Task statement
A line qualifies if it holds the string "purple". Copy every qualifying line from the records.

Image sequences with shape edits
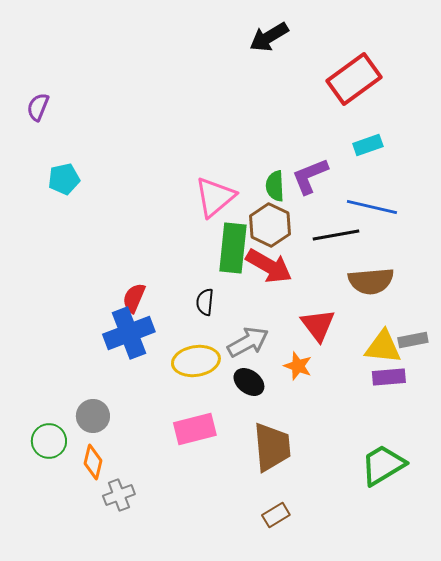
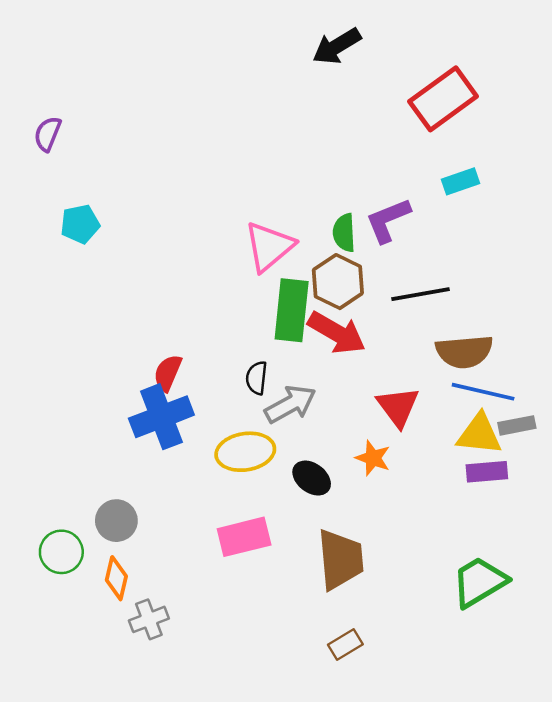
blue line: (372, 207) -> (483, 392), moved
gray arrow: (248, 342) -> (290, 404), moved

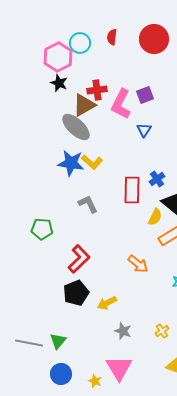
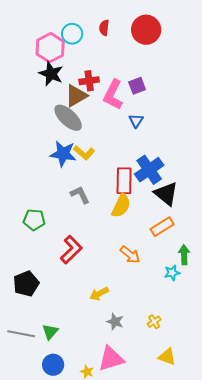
black star: (59, 83) -> (51, 74), size x1.4
blue cross: (157, 179) -> (149, 170), size x1.8
yellow semicircle: (155, 217) -> (121, 206), moved, size x1.4
black pentagon: (76, 293) -> (26, 284), moved
pink triangle: (119, 368) -> (111, 359), turned 44

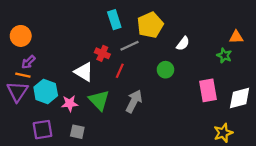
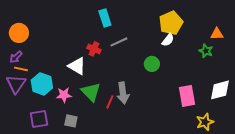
yellow pentagon: (150, 25) -> (171, 23), moved
purple arrow: (28, 62) -> (16, 57), moved
red line: (120, 71) -> (110, 102), moved
pink rectangle: (208, 90) -> (187, 96), moved
gray arrow: (134, 101) -> (123, 93), turned 145

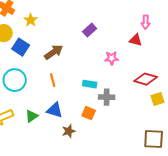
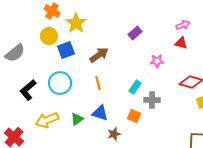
yellow star: (31, 20) -> (76, 23), size x1.5
pink arrow: (146, 22) -> (183, 25), moved, turned -112
blue square: (21, 47) -> (66, 50), turned 36
cyan rectangle: (90, 84) -> (135, 87), turned -64

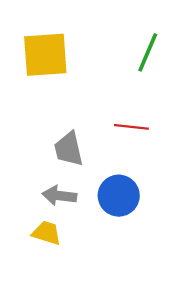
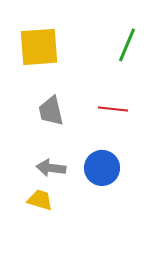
gray trapezoid: (69, 149) -> (51, 111), moved

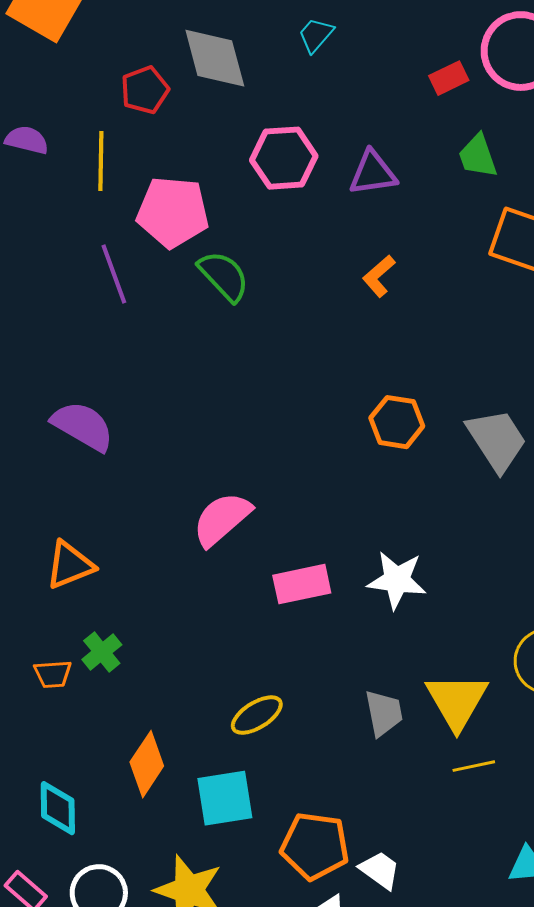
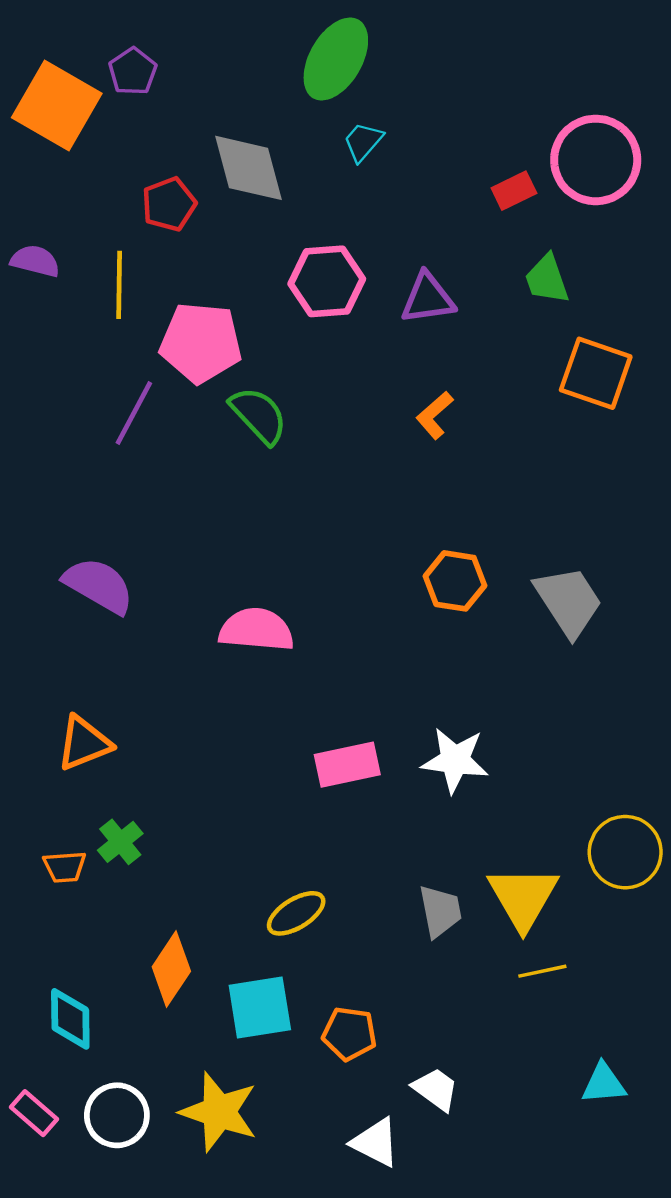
purple line: (114, 274) -> (134, 413), turned 48
pink semicircle: (222, 519) -> (256, 630), moved, turned 46
orange pentagon: (315, 846) -> (349, 1034), moved, size x0.7

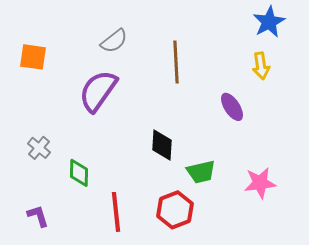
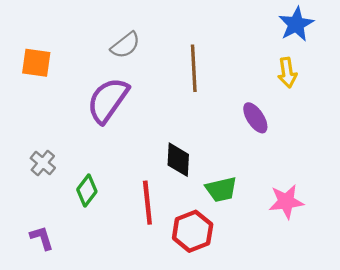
green diamond: (79, 173) -> (87, 191), turned 36
red line: (116, 212) -> (147, 203), moved

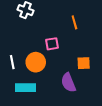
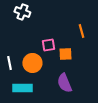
orange line: (74, 22) -> (81, 31), moved
orange square: (84, 63) -> (65, 54), moved

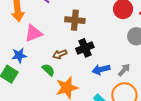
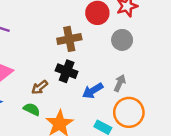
brown cross: (75, 20) -> (69, 39), moved
black cross: (85, 48) -> (67, 71), turned -30

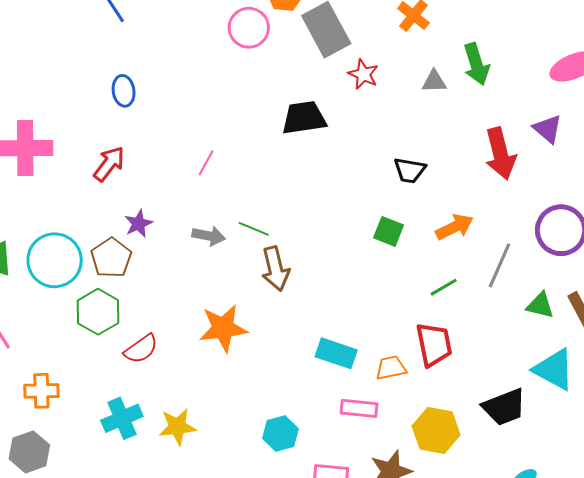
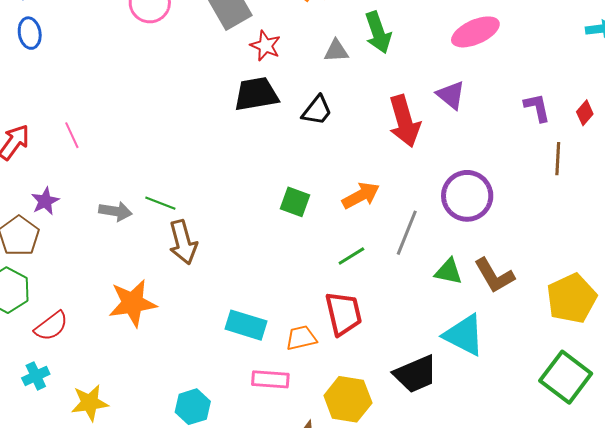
blue ellipse: (124, 91) -> (30, 33), moved
black trapezoid: (304, 118) -> (256, 94), moved
pink line: (206, 163) -> (72, 135), moved, turned -52
black trapezoid: (410, 170) -> (317, 110), moved, turned -60
cyan cross: (122, 418) -> (36, 376), moved, size x0.7

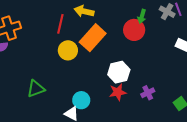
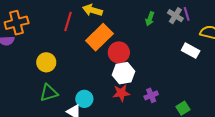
red circle: (134, 30) -> (119, 52), moved
yellow circle: (68, 50) -> (46, 62), moved
green triangle: (36, 89) -> (49, 93), moved

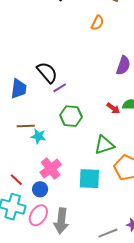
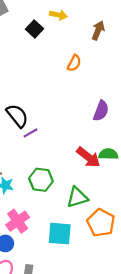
red arrow: (113, 108) -> (88, 157), size x1.6
green hexagon: (71, 116) -> (41, 180), moved

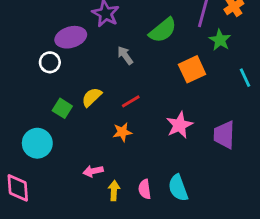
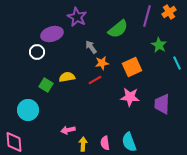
green star: (220, 40) -> (159, 45), moved
orange square: (192, 69) -> (132, 67), moved
yellow semicircle: (92, 97) -> (67, 77), turned 35
pink star: (180, 125) -> (130, 97), turned 30
orange star: (122, 132) -> (102, 63), moved

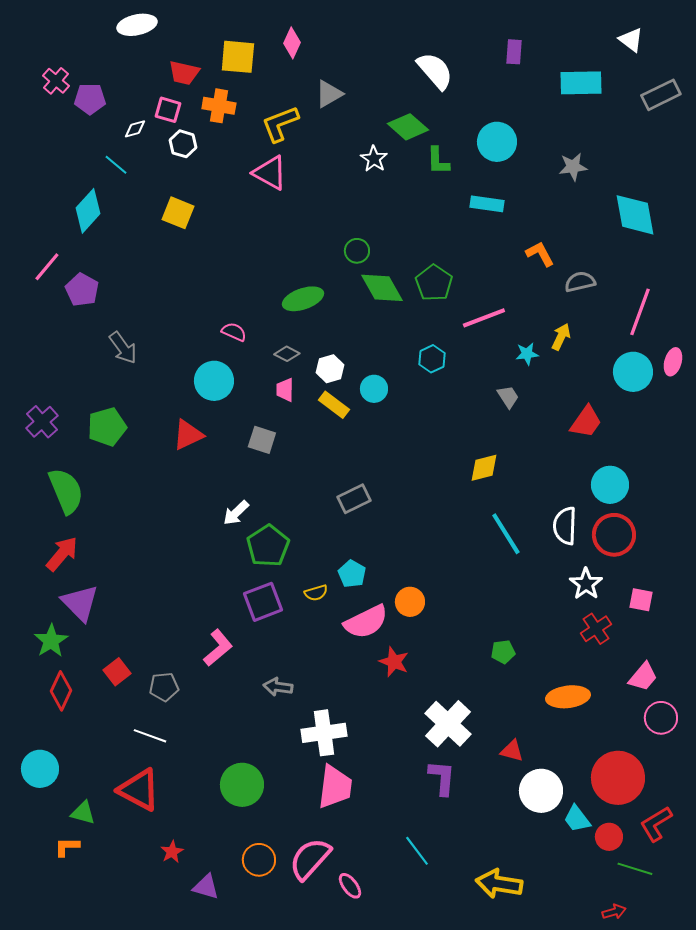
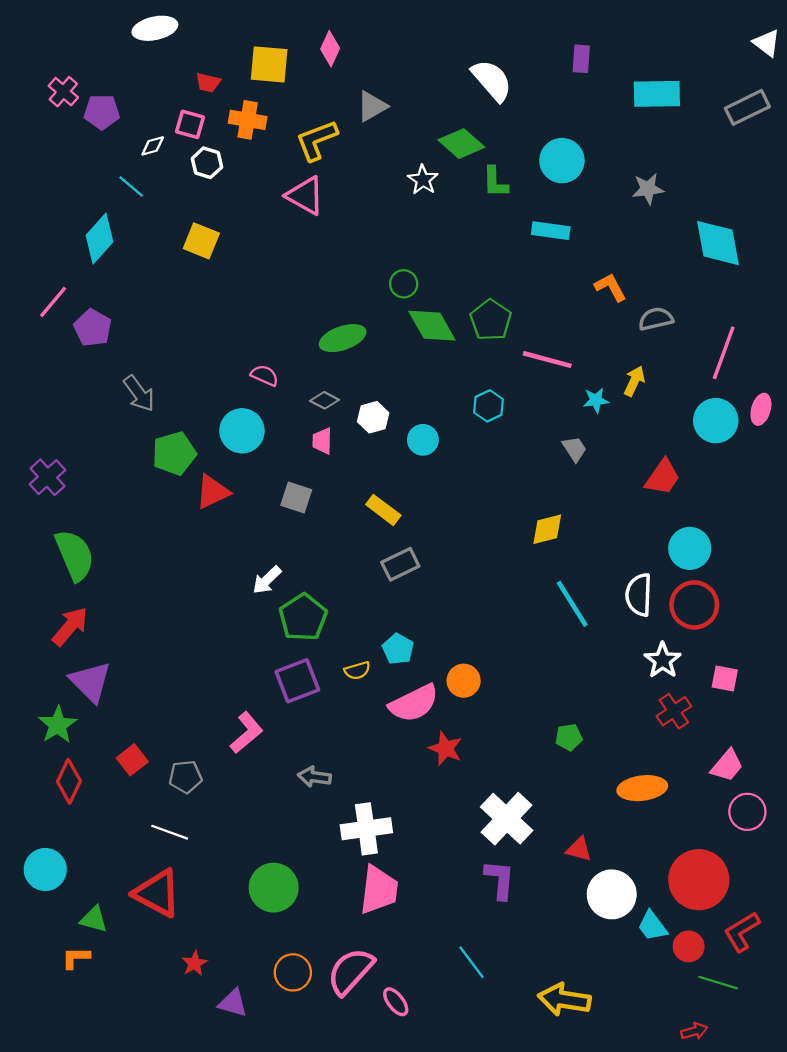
white triangle: (631, 40) -> (767, 43), moved
red trapezoid: (184, 73) -> (208, 83), size x0.7
pink line: (484, 318) -> (547, 360), turned 36
yellow rectangle: (334, 405) -> (383, 510), moved
green pentagon: (107, 427) -> (174, 453), moved

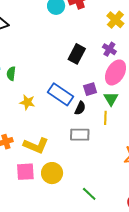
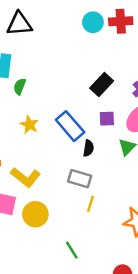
purple square: (90, 89) -> (107, 119), moved
black semicircle: (80, 108) -> (88, 148), turned -32
yellow line: (105, 118) -> (91, 204), moved

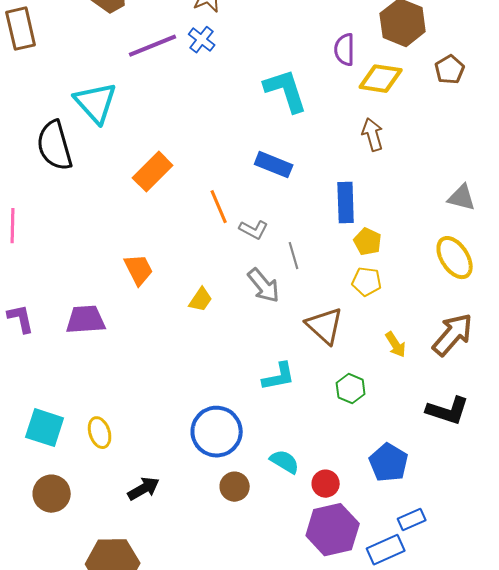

Worked solution
purple arrow: (28, 62) -> (16, 57), moved
purple line: (114, 274) -> (134, 413), turned 48
purple square: (90, 89) -> (107, 119), moved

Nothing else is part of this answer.